[Stored entries]
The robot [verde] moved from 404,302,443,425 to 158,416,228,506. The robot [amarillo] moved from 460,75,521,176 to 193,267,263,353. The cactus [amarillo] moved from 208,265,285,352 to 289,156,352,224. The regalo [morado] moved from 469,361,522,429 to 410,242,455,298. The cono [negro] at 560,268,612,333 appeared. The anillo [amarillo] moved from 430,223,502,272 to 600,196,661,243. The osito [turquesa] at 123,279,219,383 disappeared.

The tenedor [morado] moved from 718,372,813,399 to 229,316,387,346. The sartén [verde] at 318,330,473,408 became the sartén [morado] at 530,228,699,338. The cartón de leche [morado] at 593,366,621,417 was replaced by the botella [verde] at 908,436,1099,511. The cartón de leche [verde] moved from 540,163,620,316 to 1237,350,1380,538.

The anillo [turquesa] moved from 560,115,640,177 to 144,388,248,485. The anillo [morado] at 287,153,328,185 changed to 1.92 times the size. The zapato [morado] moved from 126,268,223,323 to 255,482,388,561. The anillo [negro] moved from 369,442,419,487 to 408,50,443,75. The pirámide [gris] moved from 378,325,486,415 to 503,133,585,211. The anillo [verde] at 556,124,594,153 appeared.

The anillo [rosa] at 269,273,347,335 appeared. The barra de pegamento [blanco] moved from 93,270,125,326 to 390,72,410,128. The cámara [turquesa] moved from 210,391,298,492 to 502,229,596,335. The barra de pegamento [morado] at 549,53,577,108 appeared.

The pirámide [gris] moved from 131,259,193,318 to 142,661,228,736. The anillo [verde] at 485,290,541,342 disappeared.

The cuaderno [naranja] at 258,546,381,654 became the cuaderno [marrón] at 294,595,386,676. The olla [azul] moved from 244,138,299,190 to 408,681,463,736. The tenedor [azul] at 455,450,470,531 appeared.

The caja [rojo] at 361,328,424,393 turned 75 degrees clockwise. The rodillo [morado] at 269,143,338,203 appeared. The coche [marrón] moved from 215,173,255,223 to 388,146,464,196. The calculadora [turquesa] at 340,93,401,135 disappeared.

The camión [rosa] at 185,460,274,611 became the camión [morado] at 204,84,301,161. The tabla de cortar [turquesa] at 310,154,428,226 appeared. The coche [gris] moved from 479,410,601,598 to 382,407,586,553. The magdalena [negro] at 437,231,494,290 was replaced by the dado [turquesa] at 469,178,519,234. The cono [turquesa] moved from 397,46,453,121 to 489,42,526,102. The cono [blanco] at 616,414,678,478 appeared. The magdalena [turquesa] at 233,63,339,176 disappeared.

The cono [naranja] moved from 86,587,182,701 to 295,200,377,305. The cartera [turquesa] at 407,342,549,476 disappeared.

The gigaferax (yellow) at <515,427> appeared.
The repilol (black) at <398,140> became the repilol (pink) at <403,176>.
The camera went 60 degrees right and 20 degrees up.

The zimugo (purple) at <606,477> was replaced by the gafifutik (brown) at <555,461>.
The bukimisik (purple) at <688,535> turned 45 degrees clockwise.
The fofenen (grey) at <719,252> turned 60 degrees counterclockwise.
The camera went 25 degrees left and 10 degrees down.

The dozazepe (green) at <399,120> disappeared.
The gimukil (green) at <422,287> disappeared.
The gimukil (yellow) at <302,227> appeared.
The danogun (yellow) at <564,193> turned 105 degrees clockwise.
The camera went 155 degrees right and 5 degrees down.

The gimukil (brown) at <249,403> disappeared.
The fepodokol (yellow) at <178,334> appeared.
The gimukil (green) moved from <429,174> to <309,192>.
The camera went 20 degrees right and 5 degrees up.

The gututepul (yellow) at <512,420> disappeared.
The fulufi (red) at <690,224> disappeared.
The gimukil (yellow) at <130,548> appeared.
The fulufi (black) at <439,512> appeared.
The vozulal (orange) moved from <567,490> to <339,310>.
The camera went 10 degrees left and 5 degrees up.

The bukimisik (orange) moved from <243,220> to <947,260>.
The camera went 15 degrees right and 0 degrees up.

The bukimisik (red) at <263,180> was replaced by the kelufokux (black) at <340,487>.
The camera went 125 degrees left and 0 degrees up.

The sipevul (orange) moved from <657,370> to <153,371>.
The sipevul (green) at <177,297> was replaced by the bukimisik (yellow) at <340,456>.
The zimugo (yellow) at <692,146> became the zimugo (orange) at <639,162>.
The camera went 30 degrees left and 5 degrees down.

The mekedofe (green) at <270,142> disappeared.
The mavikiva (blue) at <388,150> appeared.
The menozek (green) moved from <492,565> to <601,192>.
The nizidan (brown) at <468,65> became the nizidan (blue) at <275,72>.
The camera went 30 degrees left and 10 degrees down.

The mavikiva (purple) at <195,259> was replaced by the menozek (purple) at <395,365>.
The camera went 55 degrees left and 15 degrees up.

— Assignment —
Restate the records word for word, keeping every line.

— Output of the task —
The robot [verde] moved from 404,302,443,425 to 158,416,228,506. The robot [amarillo] moved from 460,75,521,176 to 193,267,263,353. The cactus [amarillo] moved from 208,265,285,352 to 289,156,352,224. The regalo [morado] moved from 469,361,522,429 to 410,242,455,298. The cono [negro] at 560,268,612,333 appeared. The anillo [amarillo] moved from 430,223,502,272 to 600,196,661,243. The osito [turquesa] at 123,279,219,383 disappeared.

The tenedor [morado] moved from 718,372,813,399 to 229,316,387,346. The sartén [verde] at 318,330,473,408 became the sartén [morado] at 530,228,699,338. The cartón de leche [morado] at 593,366,621,417 was replaced by the botella [verde] at 908,436,1099,511. The cartón de leche [verde] moved from 540,163,620,316 to 1237,350,1380,538.

The anillo [turquesa] moved from 560,115,640,177 to 144,388,248,485. The anillo [morado] at 287,153,328,185 changed to 1.92 times the size. The zapato [morado] moved from 126,268,223,323 to 255,482,388,561. The anillo [negro] moved from 369,442,419,487 to 408,50,443,75. The pirámide [gris] moved from 378,325,486,415 to 503,133,585,211. The anillo [verde] at 556,124,594,153 appeared.

The anillo [rosa] at 269,273,347,335 appeared. The barra de pegamento [blanco] moved from 93,270,125,326 to 390,72,410,128. The cámara [turquesa] moved from 210,391,298,492 to 502,229,596,335. The barra de pegamento [morado] at 549,53,577,108 appeared.

The pirámide [gris] moved from 131,259,193,318 to 142,661,228,736. The anillo [verde] at 485,290,541,342 disappeared.

The cuaderno [naranja] at 258,546,381,654 became the cuaderno [marrón] at 294,595,386,676. The olla [azul] moved from 244,138,299,190 to 408,681,463,736. The tenedor [azul] at 455,450,470,531 appeared.

The caja [rojo] at 361,328,424,393 turned 75 degrees clockwise. The rodillo [morado] at 269,143,338,203 appeared. The coche [marrón] moved from 215,173,255,223 to 388,146,464,196. The calculadora [turquesa] at 340,93,401,135 disappeared.

The camión [rosa] at 185,460,274,611 became the camión [morado] at 204,84,301,161. The tabla de cortar [turquesa] at 310,154,428,226 appeared. The coche [gris] moved from 479,410,601,598 to 382,407,586,553. The magdalena [negro] at 437,231,494,290 was replaced by the dado [turquesa] at 469,178,519,234. The cono [turquesa] moved from 397,46,453,121 to 489,42,526,102. The cono [blanco] at 616,414,678,478 appeared. The magdalena [turquesa] at 233,63,339,176 disappeared.

The cono [naranja] moved from 86,587,182,701 to 295,200,377,305. The cartera [turquesa] at 407,342,549,476 disappeared.

The gigaferax (yellow) at <515,427> appeared.
The repilol (black) at <398,140> became the repilol (pink) at <403,176>.
The camera went 60 degrees right and 20 degrees up.

The zimugo (purple) at <606,477> was replaced by the gafifutik (brown) at <555,461>.
The bukimisik (purple) at <688,535> turned 45 degrees clockwise.
The fofenen (grey) at <719,252> turned 60 degrees counterclockwise.
The camera went 25 degrees left and 10 degrees down.

The dozazepe (green) at <399,120> disappeared.
The gimukil (green) at <422,287> disappeared.
The gimukil (yellow) at <302,227> appeared.
The danogun (yellow) at <564,193> turned 105 degrees clockwise.
The camera went 155 degrees right and 5 degrees down.

The gimukil (brown) at <249,403> disappeared.
The fepodokol (yellow) at <178,334> appeared.
The gimukil (green) moved from <429,174> to <309,192>.
The camera went 20 degrees right and 5 degrees up.

The gututepul (yellow) at <512,420> disappeared.
The fulufi (red) at <690,224> disappeared.
The gimukil (yellow) at <130,548> appeared.
The fulufi (black) at <439,512> appeared.
The vozulal (orange) moved from <567,490> to <339,310>.
The camera went 10 degrees left and 5 degrees up.

The bukimisik (orange) moved from <243,220> to <947,260>.
The camera went 15 degrees right and 0 degrees up.

The bukimisik (red) at <263,180> was replaced by the kelufokux (black) at <340,487>.
The camera went 125 degrees left and 0 degrees up.

The sipevul (orange) moved from <657,370> to <153,371>.
The sipevul (green) at <177,297> was replaced by the bukimisik (yellow) at <340,456>.
The zimugo (yellow) at <692,146> became the zimugo (orange) at <639,162>.
The camera went 30 degrees left and 5 degrees down.

The mekedofe (green) at <270,142> disappeared.
The mavikiva (blue) at <388,150> appeared.
The menozek (green) moved from <492,565> to <601,192>.
The nizidan (brown) at <468,65> became the nizidan (blue) at <275,72>.
The camera went 30 degrees left and 10 degrees down.

The mavikiva (purple) at <195,259> was replaced by the menozek (purple) at <395,365>.
The camera went 55 degrees left and 15 degrees up.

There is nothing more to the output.